From the line with "ENC pin DT: D6 -> D3" down to the final line of the material below, quote every line exactly and leave out all lines before it.

========

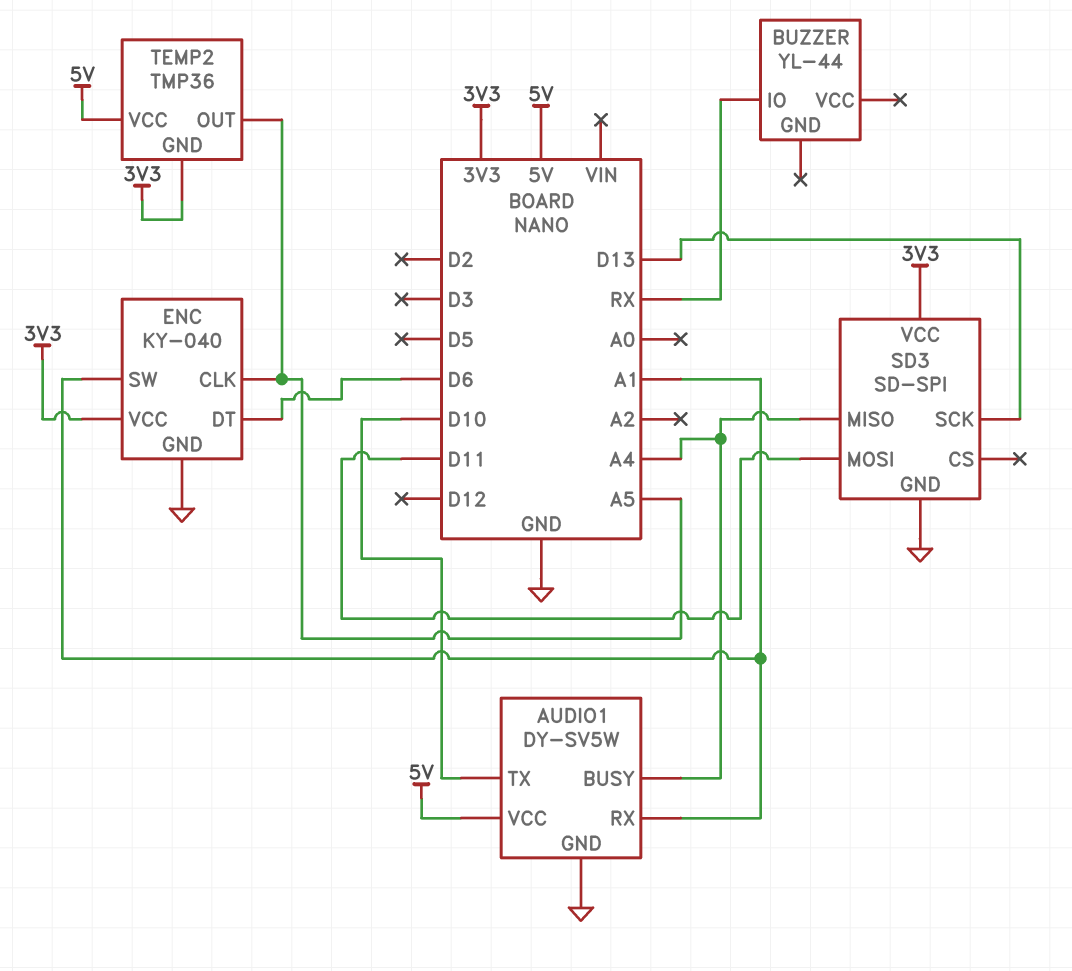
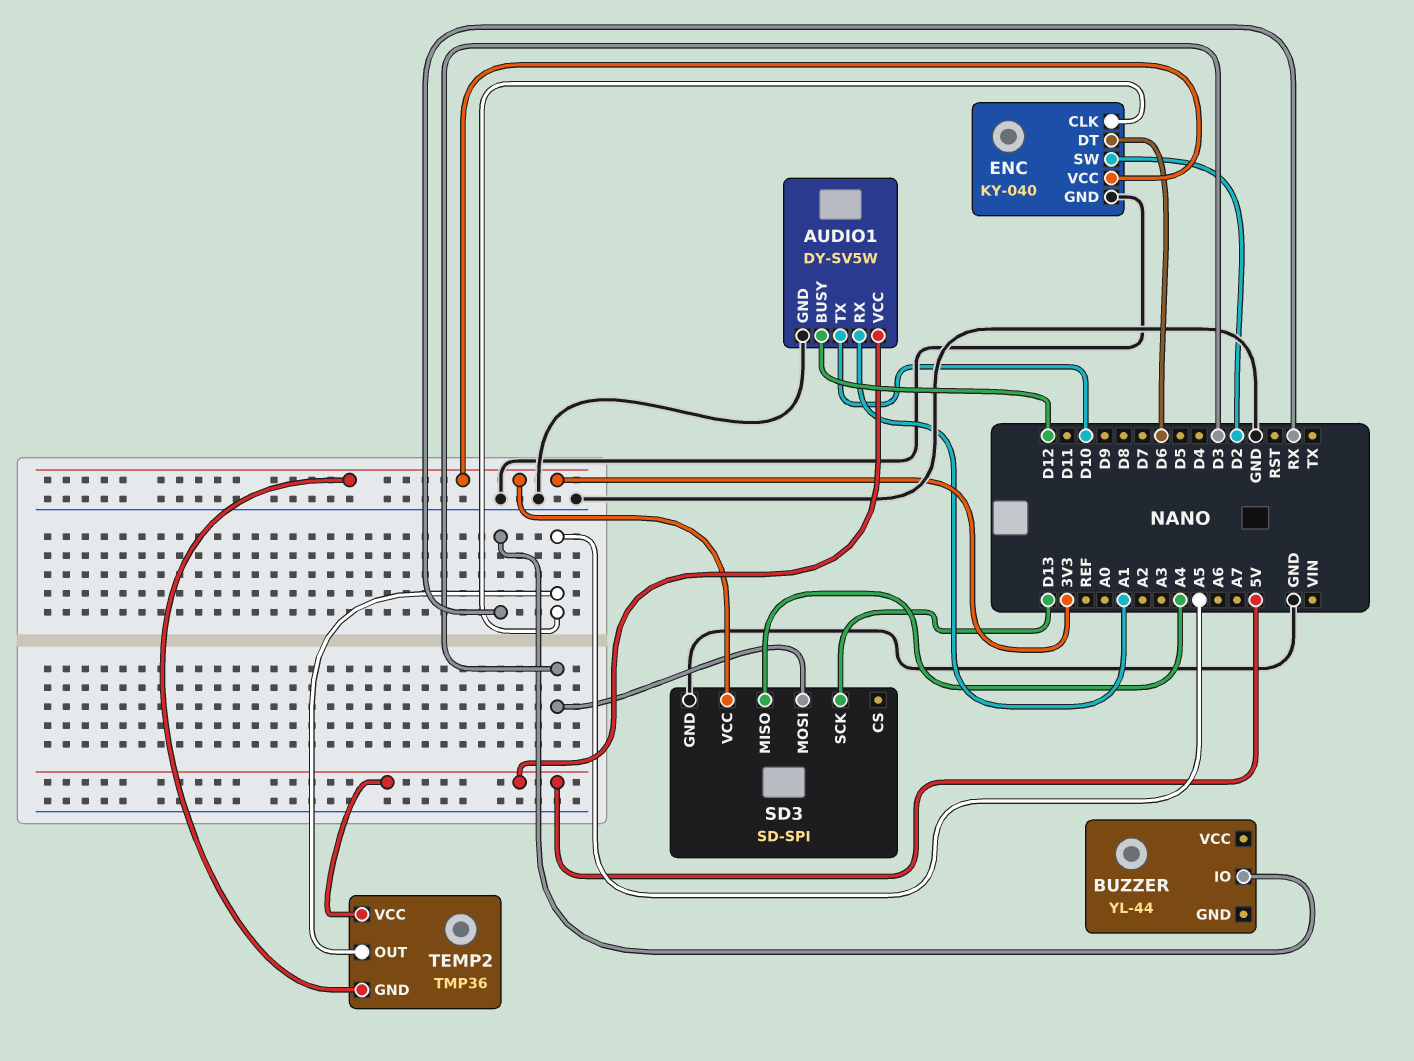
AUDIO1 pin BUSY: A4 -> D12
ENC pin SW: A1 -> D2
SD3 pin MOSI: D11 -> D3

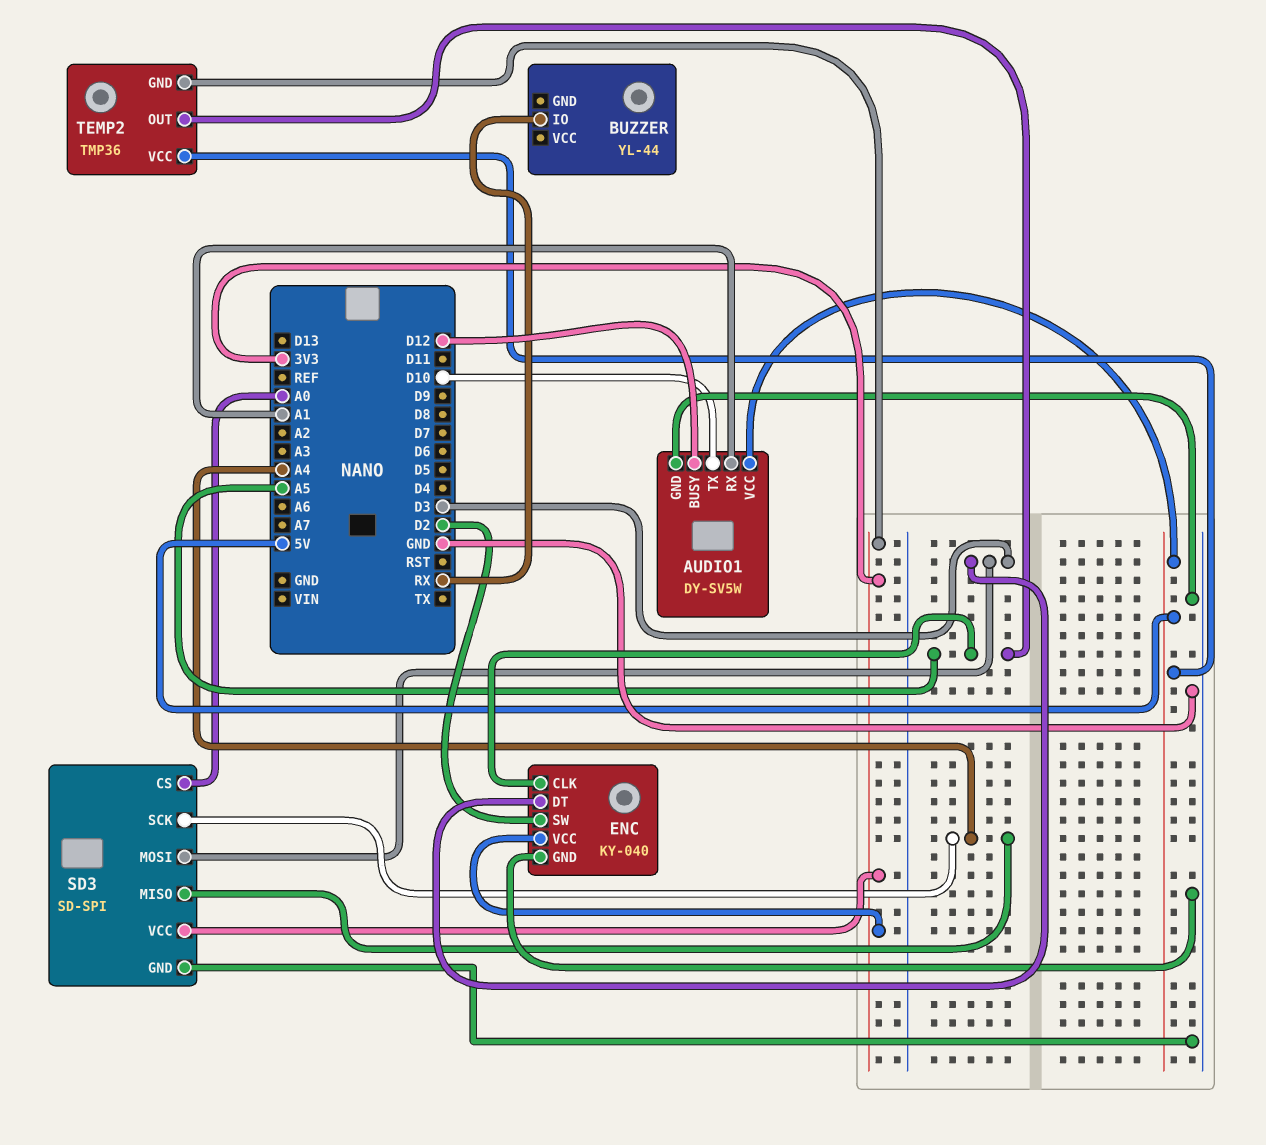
ENC pin DT: D6 -> D3
SD3 pin CS: none -> A0
SD3 pin SCK: D13 -> A4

========

Result of the task -
ENC pin DT: D6 -> D3
SD3 pin CS: none -> A0
SD3 pin SCK: D13 -> A4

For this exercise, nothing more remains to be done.